• _LISTED ENTRIES_
-*-*-
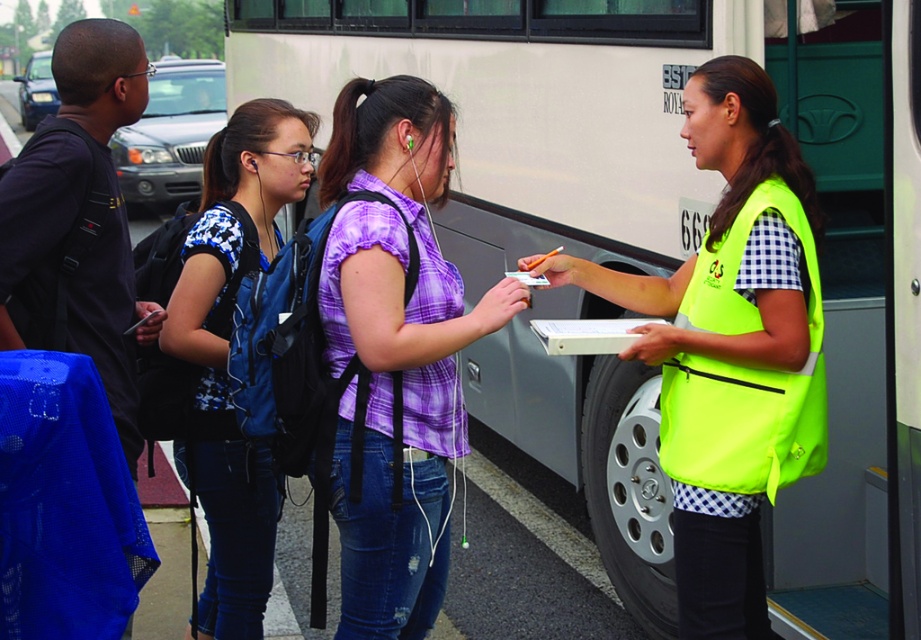
You are standing in front of the bus and notice two people wearing shirts with different patterns. The purple plaid shirt at center and the blue printed shirt at center. Which shirt is positioned to the right of the other?

The purple plaid shirt at center is to the right of the blue printed shirt at center.

Based on the scene description, where is the purple plaid shirt at center positioned relative to the bus?

The purple plaid shirt at center is located at point 0.548 on the x axis and 0.430 on the y axis relative to the bus.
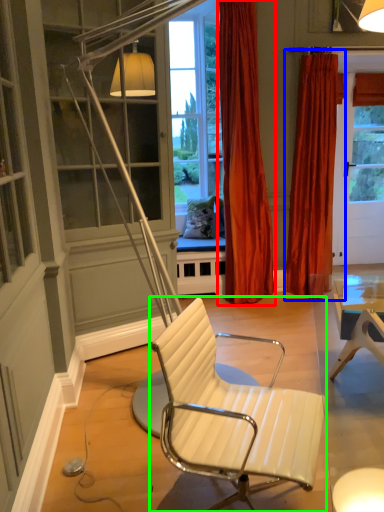
Question: Which object is positioned closest to curtain (highlighted by a red box)? Select from curtain (highlighted by a blue box) and chair (highlighted by a green box).

Choices:
 (A) curtain
 (B) chair

Answer: (A)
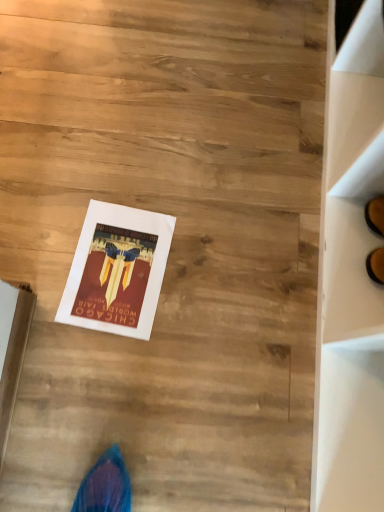
Locate an element on the screen. This screenshot has height=512, width=384. vacant space behind white cardboard box at lower left is located at coordinates (56, 278).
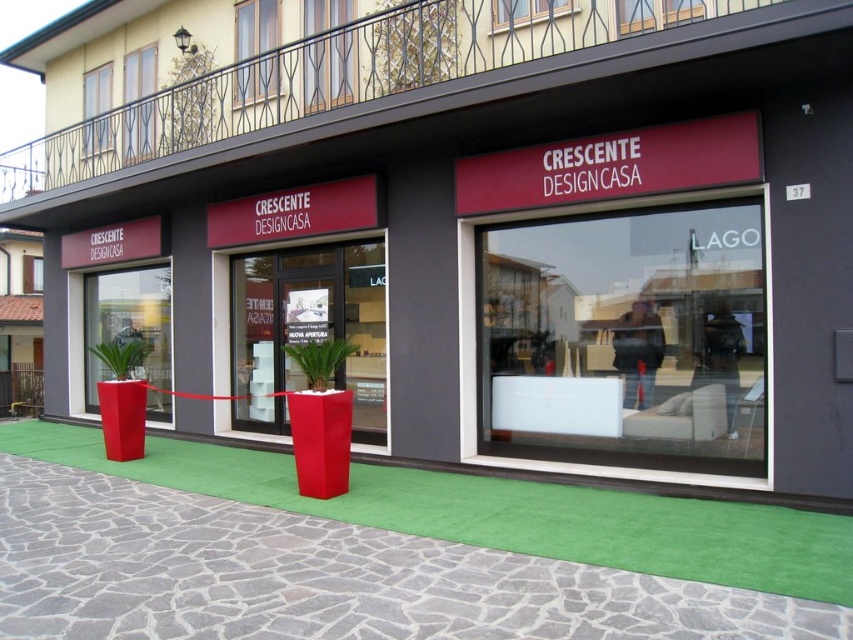
Which of these two, transparent glass window at center or matte red planter at center left, stands taller?

matte red planter at center left

Does transparent glass window at center appear on the left side of matte red planter at center left?

Incorrect, transparent glass window at center is not on the left side of matte red planter at center left.

Who is more distant from viewer, (695, 294) or (154, 381)?

Point (154, 381)

The image size is (853, 640). In order to click on transparent glass window at center in this screenshot , I will do [x=625, y=339].

Measure the distance between matte red planter at center and camera.

28.49 feet

How distant is matte red planter at center from matte red planter at center left?

The distance of matte red planter at center from matte red planter at center left is 3.68 meters.

Which is behind, point (300, 376) or point (142, 368)?

Point (142, 368)

At what (x,y) coordinates should I click in order to perform the action: click on matte red planter at center. Please return your answer as a coordinate pair (x, y). Looking at the image, I should click on (312, 321).

Who is shorter, green stone pavement at lower center or matte red planter at center?

green stone pavement at lower center is shorter.

Does point (418, 596) lie behind point (370, 301)?

No.

Does point (296, 557) come behind point (306, 278)?

No, (296, 557) is closer to viewer.

Locate an element on the screen. Image resolution: width=853 pixels, height=640 pixels. green stone pavement at lower center is located at coordinates pos(321,577).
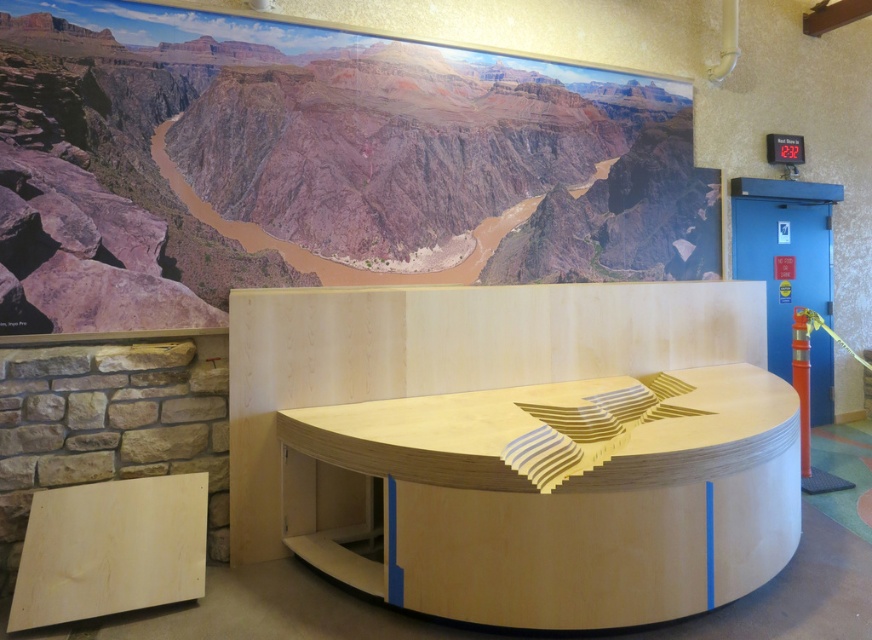
Question: Does light wood/plywood table at center appear on the left side of natural wood stool at lower left?

Choices:
 (A) no
 (B) yes

Answer: (A)

Question: Which object is farther from the camera taking this photo?

Choices:
 (A) light wood/plywood table at center
 (B) natural wood stool at lower left

Answer: (B)

Question: Among these points, which one is nearest to the camera?

Choices:
 (A) (191, 476)
 (B) (699, 602)

Answer: (B)

Question: Is light wood/plywood table at center below natural wood stool at lower left?

Choices:
 (A) no
 (B) yes

Answer: (A)

Question: Can you confirm if light wood/plywood table at center is positioned to the left of natural wood stool at lower left?

Choices:
 (A) no
 (B) yes

Answer: (A)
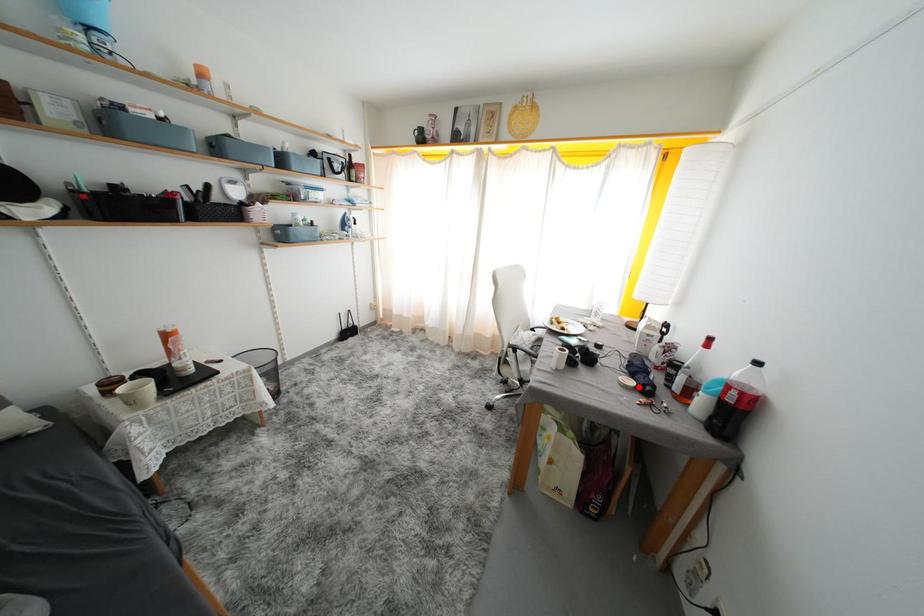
-*-*-
• _WHAT YOU HAVE TO DO_
Extract every line of the entries above without changing a word, and leave the pictures out of your answer.

• _OUTPUT FOR THIS TASK_
You are standing in front of the bus and notice two people wearing shirts with different patterns. The purple plaid shirt at center and the blue printed shirt at center. Which shirt is positioned to the right of the other?

The purple plaid shirt at center is to the right of the blue printed shirt at center.

Based on the scene description, where is the purple plaid shirt at center positioned relative to the bus?

The purple plaid shirt at center is located at point 0.548 on the x axis and 0.430 on the y axis relative to the bus.
Question: Which object is positioned closest to curtain (highlighted by a red box)? Select from curtain (highlighted by a blue box) and chair (highlighted by a green box).

Choices:
 (A) curtain
 (B) chair

Answer: (A)
Locate an element on the screen. This screenshot has height=512, width=384. vacant space behind white cardboard box at lower left is located at coordinates (56, 278).
Which of these two, transparent glass window at center or matte red planter at center left, stands taller?

matte red planter at center left

Does transparent glass window at center appear on the left side of matte red planter at center left?

Incorrect, transparent glass window at center is not on the left side of matte red planter at center left.

Who is more distant from viewer, (695, 294) or (154, 381)?

Point (154, 381)

The image size is (853, 640). In order to click on transparent glass window at center in this screenshot , I will do [x=625, y=339].

Measure the distance between matte red planter at center and camera.

28.49 feet

How distant is matte red planter at center from matte red planter at center left?

The distance of matte red planter at center from matte red planter at center left is 3.68 meters.

Which is behind, point (300, 376) or point (142, 368)?

Point (142, 368)

At what (x,y) coordinates should I click in order to perform the action: click on matte red planter at center. Please return your answer as a coordinate pair (x, y). Looking at the image, I should click on (312, 321).

Who is shorter, green stone pavement at lower center or matte red planter at center?

green stone pavement at lower center is shorter.

Does point (418, 596) lie behind point (370, 301)?

No.

Does point (296, 557) come behind point (306, 278)?

No, (296, 557) is closer to viewer.

Locate an element on the screen. Image resolution: width=853 pixels, height=640 pixels. green stone pavement at lower center is located at coordinates pos(321,577).
Question: Does light wood/plywood table at center appear on the left side of natural wood stool at lower left?

Choices:
 (A) no
 (B) yes

Answer: (A)

Question: Which object is farther from the camera taking this photo?

Choices:
 (A) light wood/plywood table at center
 (B) natural wood stool at lower left

Answer: (B)

Question: Among these points, which one is nearest to the camera?

Choices:
 (A) (191, 476)
 (B) (699, 602)

Answer: (B)

Question: Is light wood/plywood table at center below natural wood stool at lower left?

Choices:
 (A) no
 (B) yes

Answer: (A)

Question: Can you confirm if light wood/plywood table at center is positioned to the left of natural wood stool at lower left?

Choices:
 (A) no
 (B) yes

Answer: (A)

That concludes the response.